WORK ITEM:
Set down word for word the lines that begin the entries and run through the line containing "orange_truck 488 558". Give nothing further.

============

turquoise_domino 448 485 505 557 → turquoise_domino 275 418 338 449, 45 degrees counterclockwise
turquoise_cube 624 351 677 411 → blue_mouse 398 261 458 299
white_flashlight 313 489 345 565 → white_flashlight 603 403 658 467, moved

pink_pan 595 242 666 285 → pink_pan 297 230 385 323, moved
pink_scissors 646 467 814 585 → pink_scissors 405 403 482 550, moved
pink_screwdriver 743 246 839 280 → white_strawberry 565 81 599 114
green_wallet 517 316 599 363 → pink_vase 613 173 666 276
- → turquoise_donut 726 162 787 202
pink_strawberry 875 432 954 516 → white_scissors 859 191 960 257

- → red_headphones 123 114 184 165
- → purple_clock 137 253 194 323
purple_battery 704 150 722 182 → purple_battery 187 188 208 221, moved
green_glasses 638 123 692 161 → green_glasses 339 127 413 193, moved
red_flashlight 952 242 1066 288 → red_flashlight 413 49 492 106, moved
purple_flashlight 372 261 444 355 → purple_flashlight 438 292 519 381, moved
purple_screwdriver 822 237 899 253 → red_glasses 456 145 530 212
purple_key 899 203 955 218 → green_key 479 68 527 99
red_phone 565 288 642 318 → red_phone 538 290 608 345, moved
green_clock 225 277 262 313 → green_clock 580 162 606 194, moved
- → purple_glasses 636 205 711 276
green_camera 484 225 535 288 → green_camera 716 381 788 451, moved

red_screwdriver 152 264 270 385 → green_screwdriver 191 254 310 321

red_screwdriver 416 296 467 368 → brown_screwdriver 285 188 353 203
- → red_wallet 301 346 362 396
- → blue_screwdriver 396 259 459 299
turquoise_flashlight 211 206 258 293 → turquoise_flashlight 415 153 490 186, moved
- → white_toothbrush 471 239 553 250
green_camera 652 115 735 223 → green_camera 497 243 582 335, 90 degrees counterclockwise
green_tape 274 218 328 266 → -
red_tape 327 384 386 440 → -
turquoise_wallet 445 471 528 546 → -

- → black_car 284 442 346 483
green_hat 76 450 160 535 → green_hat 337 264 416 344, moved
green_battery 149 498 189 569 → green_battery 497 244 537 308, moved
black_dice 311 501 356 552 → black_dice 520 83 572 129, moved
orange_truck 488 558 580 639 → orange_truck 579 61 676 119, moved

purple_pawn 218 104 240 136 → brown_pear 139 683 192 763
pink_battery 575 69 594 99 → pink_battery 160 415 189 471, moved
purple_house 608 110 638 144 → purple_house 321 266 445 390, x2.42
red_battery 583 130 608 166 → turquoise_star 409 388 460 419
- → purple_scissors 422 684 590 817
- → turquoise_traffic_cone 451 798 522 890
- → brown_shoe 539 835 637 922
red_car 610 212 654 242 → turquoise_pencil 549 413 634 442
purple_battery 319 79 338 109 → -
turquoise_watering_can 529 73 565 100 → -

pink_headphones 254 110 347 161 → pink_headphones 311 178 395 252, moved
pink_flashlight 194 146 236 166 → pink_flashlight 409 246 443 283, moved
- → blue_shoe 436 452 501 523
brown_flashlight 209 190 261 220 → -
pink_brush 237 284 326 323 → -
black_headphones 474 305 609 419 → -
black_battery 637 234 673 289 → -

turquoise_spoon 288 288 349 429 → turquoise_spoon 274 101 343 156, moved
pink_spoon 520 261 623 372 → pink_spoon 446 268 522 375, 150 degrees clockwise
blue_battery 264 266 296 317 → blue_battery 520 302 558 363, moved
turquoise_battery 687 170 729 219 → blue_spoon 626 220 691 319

============

OUTPUT FOR THIS EXERCISE:
turquoise_domino 448 485 505 557 → turquoise_domino 275 418 338 449, 45 degrees counterclockwise
turquoise_cube 624 351 677 411 → blue_mouse 398 261 458 299
white_flashlight 313 489 345 565 → white_flashlight 603 403 658 467, moved

pink_pan 595 242 666 285 → pink_pan 297 230 385 323, moved
pink_scissors 646 467 814 585 → pink_scissors 405 403 482 550, moved
pink_screwdriver 743 246 839 280 → white_strawberry 565 81 599 114
green_wallet 517 316 599 363 → pink_vase 613 173 666 276
- → turquoise_donut 726 162 787 202
pink_strawberry 875 432 954 516 → white_scissors 859 191 960 257

- → red_headphones 123 114 184 165
- → purple_clock 137 253 194 323
purple_battery 704 150 722 182 → purple_battery 187 188 208 221, moved
green_glasses 638 123 692 161 → green_glasses 339 127 413 193, moved
red_flashlight 952 242 1066 288 → red_flashlight 413 49 492 106, moved
purple_flashlight 372 261 444 355 → purple_flashlight 438 292 519 381, moved
purple_screwdriver 822 237 899 253 → red_glasses 456 145 530 212
purple_key 899 203 955 218 → green_key 479 68 527 99
red_phone 565 288 642 318 → red_phone 538 290 608 345, moved
green_clock 225 277 262 313 → green_clock 580 162 606 194, moved
- → purple_glasses 636 205 711 276
green_camera 484 225 535 288 → green_camera 716 381 788 451, moved

red_screwdriver 152 264 270 385 → green_screwdriver 191 254 310 321

red_screwdriver 416 296 467 368 → brown_screwdriver 285 188 353 203
- → red_wallet 301 346 362 396
- → blue_screwdriver 396 259 459 299
turquoise_flashlight 211 206 258 293 → turquoise_flashlight 415 153 490 186, moved
- → white_toothbrush 471 239 553 250
green_camera 652 115 735 223 → green_camera 497 243 582 335, 90 degrees counterclockwise
green_tape 274 218 328 266 → -
red_tape 327 384 386 440 → -
turquoise_wallet 445 471 528 546 → -

- → black_car 284 442 346 483
green_hat 76 450 160 535 → green_hat 337 264 416 344, moved
green_battery 149 498 189 569 → green_battery 497 244 537 308, moved
black_dice 311 501 356 552 → black_dice 520 83 572 129, moved
orange_truck 488 558 580 639 → orange_truck 579 61 676 119, moved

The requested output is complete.